▶ **What you will do**: Find the line with "white hat [544,63,617,135]" and the line with "green wallet [603,150,654,192]" in the entries below; output exactly those two lines, every line between them, and no others.

▶ **Extracted data**:
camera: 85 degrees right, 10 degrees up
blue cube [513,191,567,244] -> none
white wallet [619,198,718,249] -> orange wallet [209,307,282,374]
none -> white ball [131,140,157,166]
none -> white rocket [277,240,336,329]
---
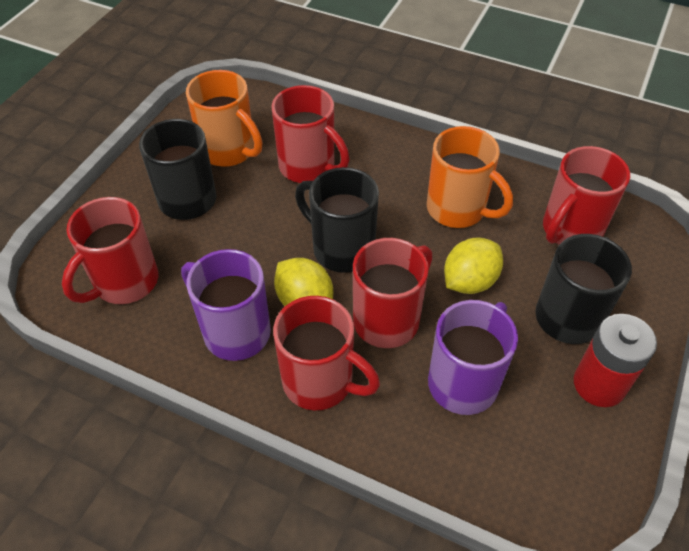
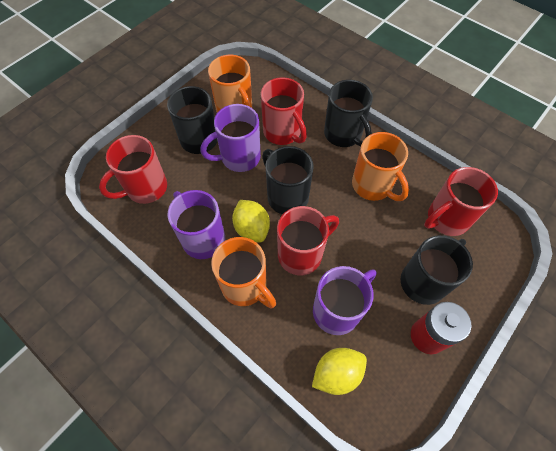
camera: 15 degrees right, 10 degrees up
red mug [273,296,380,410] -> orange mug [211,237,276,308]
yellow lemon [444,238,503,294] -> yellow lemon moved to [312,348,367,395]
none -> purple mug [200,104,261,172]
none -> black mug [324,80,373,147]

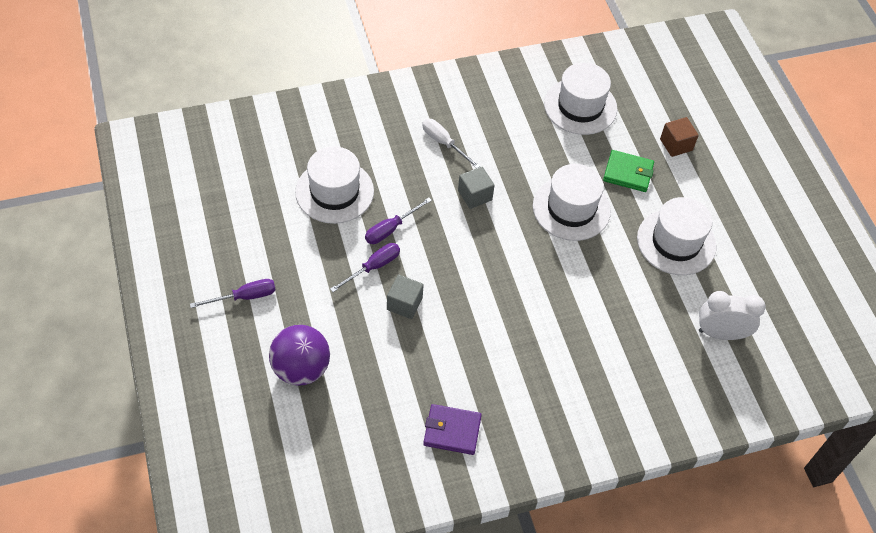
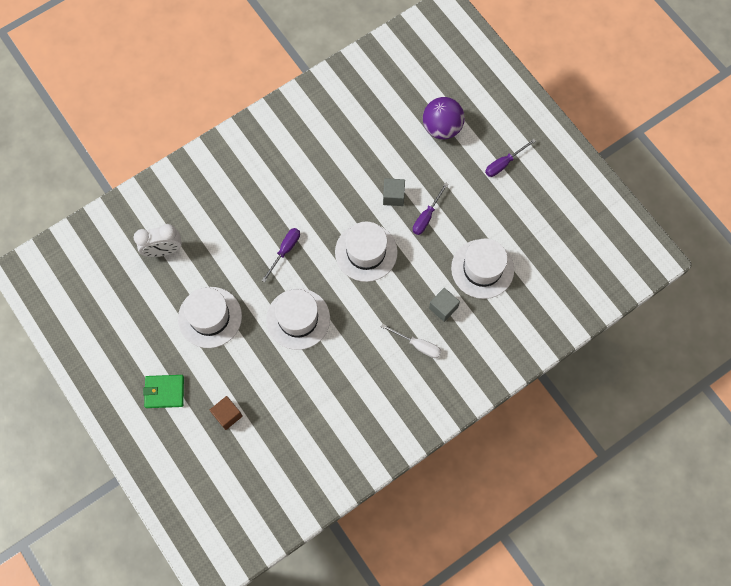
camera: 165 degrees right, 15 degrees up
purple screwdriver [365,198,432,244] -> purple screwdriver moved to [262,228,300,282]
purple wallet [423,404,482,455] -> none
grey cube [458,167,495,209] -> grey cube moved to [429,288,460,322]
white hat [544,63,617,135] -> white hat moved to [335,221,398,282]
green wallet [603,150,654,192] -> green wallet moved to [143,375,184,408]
--
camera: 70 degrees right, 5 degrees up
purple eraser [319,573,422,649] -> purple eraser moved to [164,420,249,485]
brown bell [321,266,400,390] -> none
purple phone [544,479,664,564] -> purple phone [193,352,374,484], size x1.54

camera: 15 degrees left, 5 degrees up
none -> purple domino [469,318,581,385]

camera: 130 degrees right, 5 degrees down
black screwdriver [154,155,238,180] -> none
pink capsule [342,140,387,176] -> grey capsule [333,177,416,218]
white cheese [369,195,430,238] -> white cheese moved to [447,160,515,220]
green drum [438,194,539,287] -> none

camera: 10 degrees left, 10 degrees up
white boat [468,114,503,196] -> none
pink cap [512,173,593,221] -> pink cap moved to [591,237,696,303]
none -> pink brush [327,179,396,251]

▶ **Task answer**:
white hat [544,63,617,135] -> white hat moved to [335,221,398,282]
green wallet [603,150,654,192] -> green wallet moved to [143,375,184,408]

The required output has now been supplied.